Your task: Only the lines below from the one containing "(508, 64) = (278, 285): none -> black marker" to the one containing "(638, 139) = (175, 237): white duck -> none" should be repeated, both included and unchanged.

Material for the task:
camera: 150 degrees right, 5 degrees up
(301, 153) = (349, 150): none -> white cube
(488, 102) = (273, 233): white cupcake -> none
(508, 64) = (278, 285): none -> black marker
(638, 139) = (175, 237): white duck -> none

==

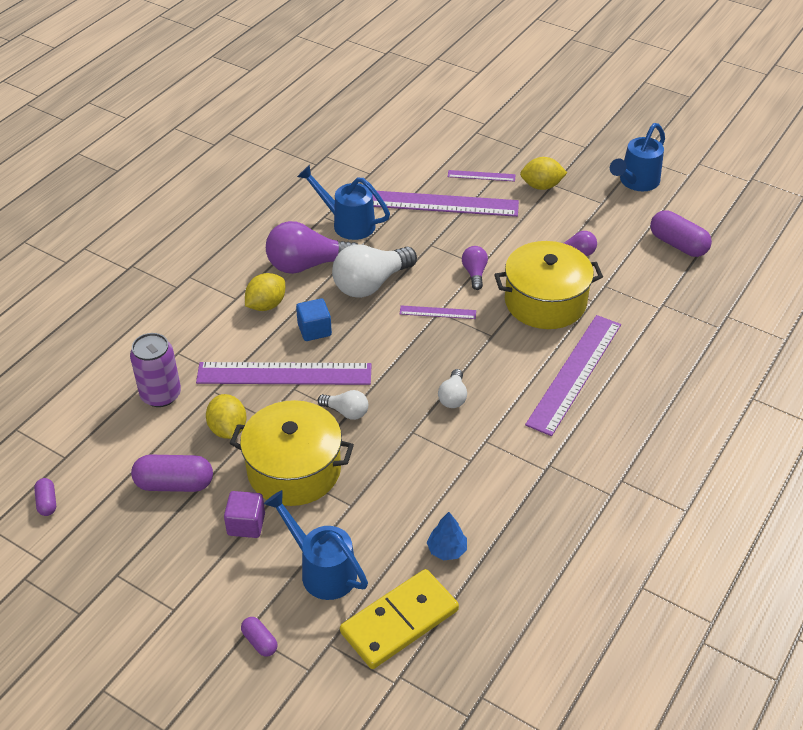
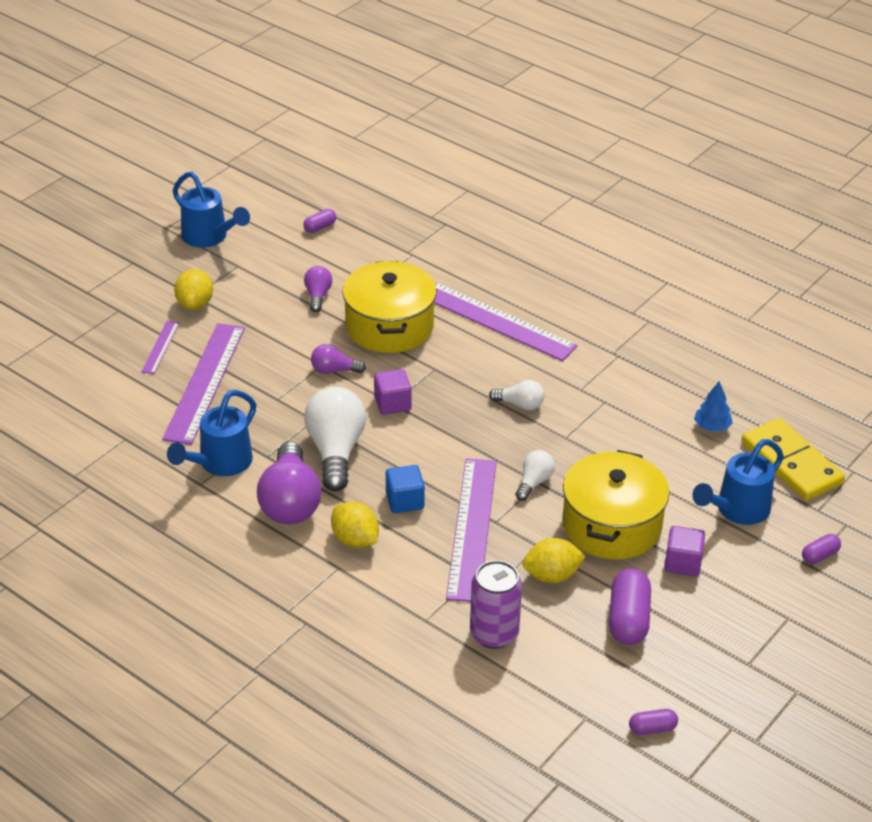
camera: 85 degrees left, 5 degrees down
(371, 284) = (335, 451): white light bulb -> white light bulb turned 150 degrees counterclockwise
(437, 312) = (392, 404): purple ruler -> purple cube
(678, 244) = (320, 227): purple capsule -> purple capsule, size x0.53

Answer to the problem:
(508, 64) = (278, 285): none -> black marker
(638, 139) = (175, 237): white duck -> none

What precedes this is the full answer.